Start of Data for review

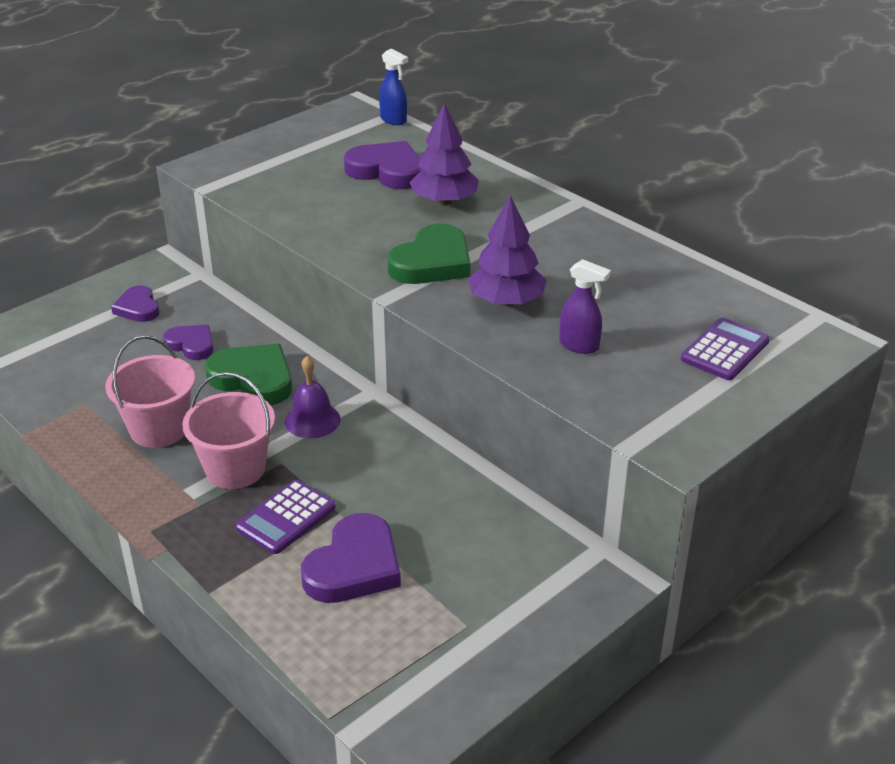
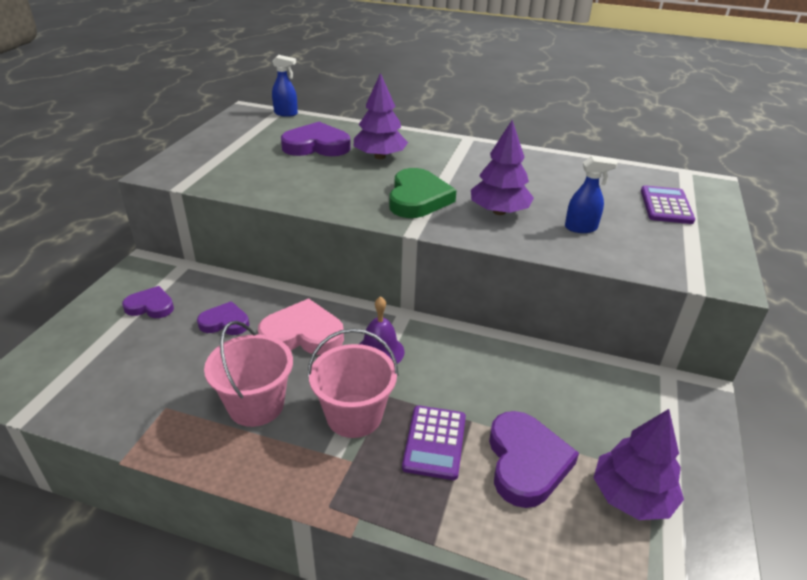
camera: 30 degrees left, 0 degrees up
(138, 308) = (150, 306): purple heart -> purple heart turned 150 degrees clockwise
(253, 379) = (303, 334): green heart -> pink heart
(424, 632) = (631, 496): none -> purple tree
(579, 346) = (581, 228): purple spray bottle -> blue spray bottle

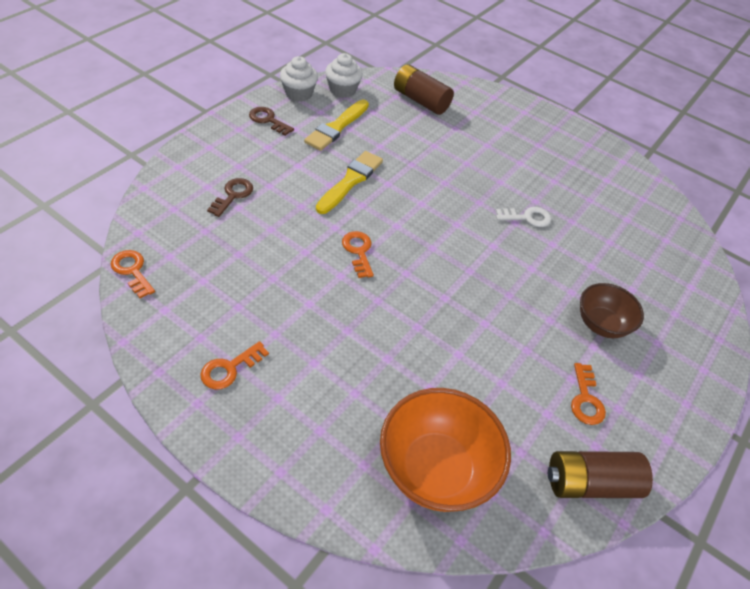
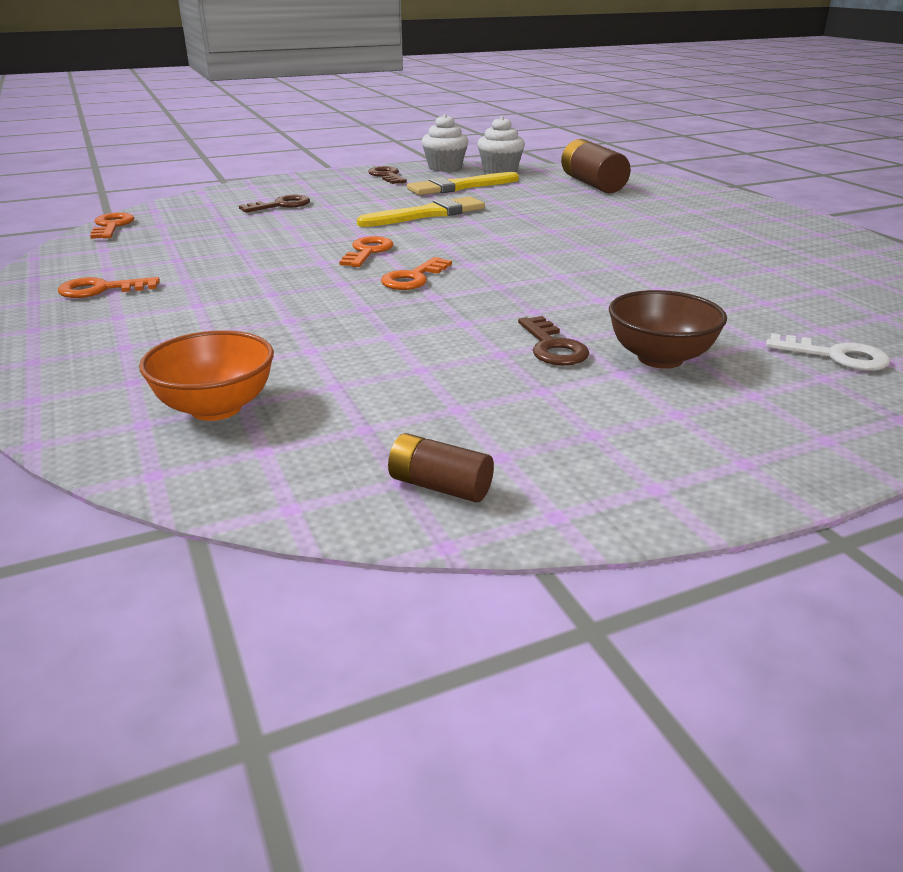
camera: 35 degrees right, 20 degrees down
(436, 469) = (216, 408): orange bowl -> orange bowl, size x0.61
(527, 217) = (642, 265): white key -> white key (835, 356)
(547, 333) = (553, 347): none -> brown key
(586, 399) = (542, 412): orange key -> orange key (413, 278)
(590, 483) = (440, 486): brown battery -> brown battery, size x0.55

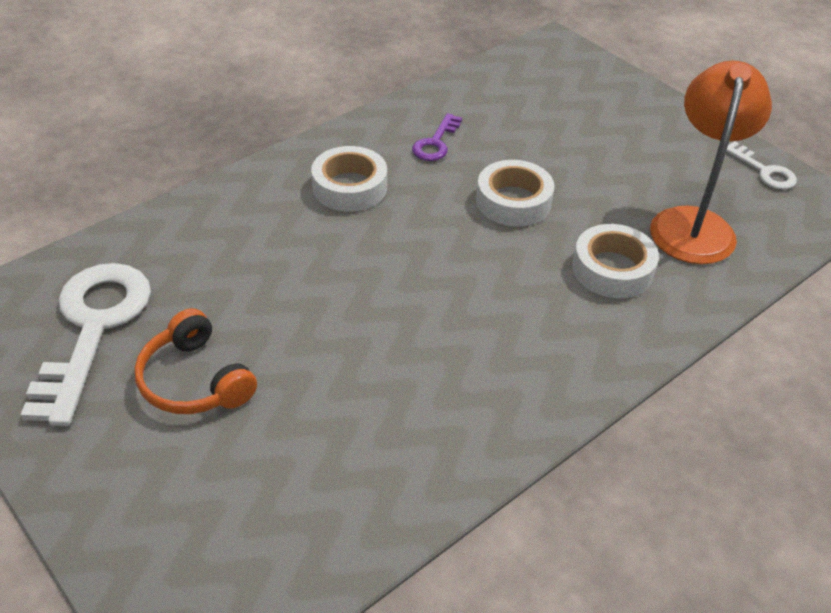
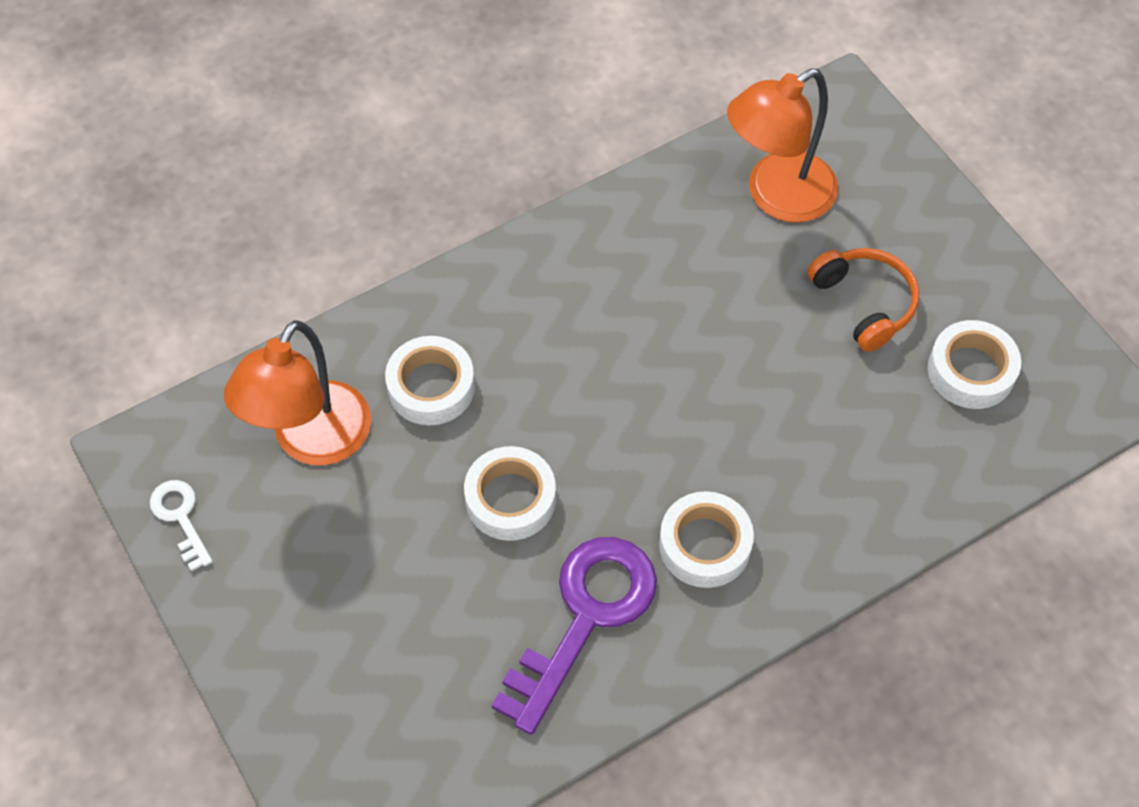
camera: 170 degrees left, 15 degrees up
(93, 328) = (971, 371): white key -> white tape
(289, 491) = (776, 196): none -> orange lamp
(435, 143) = (585, 617): purple key -> purple key, size x2.08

End of Data for review

*What you need to do*
Repeat each record exactly, with the pictures left out.

*Answer box*
camera: 30 degrees left, 0 degrees up
(138, 308) = (150, 306): purple heart -> purple heart turned 150 degrees clockwise
(253, 379) = (303, 334): green heart -> pink heart
(424, 632) = (631, 496): none -> purple tree
(579, 346) = (581, 228): purple spray bottle -> blue spray bottle

camera: 35 degrees right, 20 degrees down
(436, 469) = (216, 408): orange bowl -> orange bowl, size x0.61
(527, 217) = (642, 265): white key -> white key (835, 356)
(547, 333) = (553, 347): none -> brown key
(586, 399) = (542, 412): orange key -> orange key (413, 278)
(590, 483) = (440, 486): brown battery -> brown battery, size x0.55

camera: 170 degrees left, 15 degrees up
(93, 328) = (971, 371): white key -> white tape
(289, 491) = (776, 196): none -> orange lamp
(435, 143) = (585, 617): purple key -> purple key, size x2.08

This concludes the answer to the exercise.